- **Exercise objective**: Quote exactly the lines running from the line with "pink brick F9" to the end of the entries, including both, and nothing else.

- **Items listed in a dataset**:

=== Section Start ===

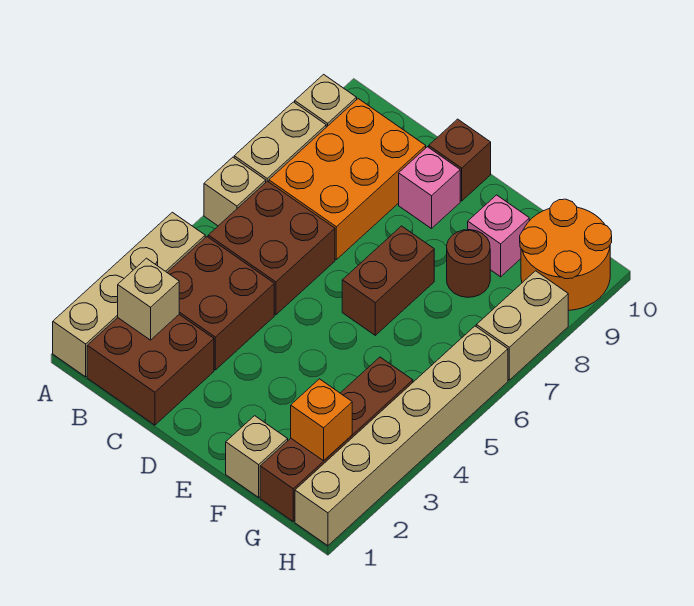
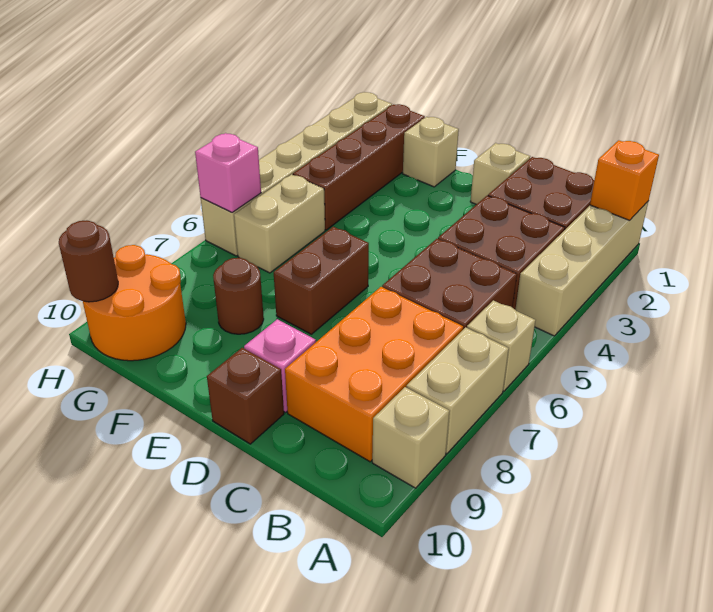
tan brick B2 level 2 -> tan brick D1 level 1
pink brick F9 level 1 -> pink brick H6 level 2
orange brick G2 level 2 -> orange brick A1 level 2
tan brick H7:H8 level 1 -> tan brick G5:G6 level 1
none -> brown round brick H10 level 2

=== Section End ===

- **Task result**:
pink brick F9 level 1 -> pink brick H6 level 2
orange brick G2 level 2 -> orange brick A1 level 2
tan brick H7:H8 level 1 -> tan brick G5:G6 level 1
none -> brown round brick H10 level 2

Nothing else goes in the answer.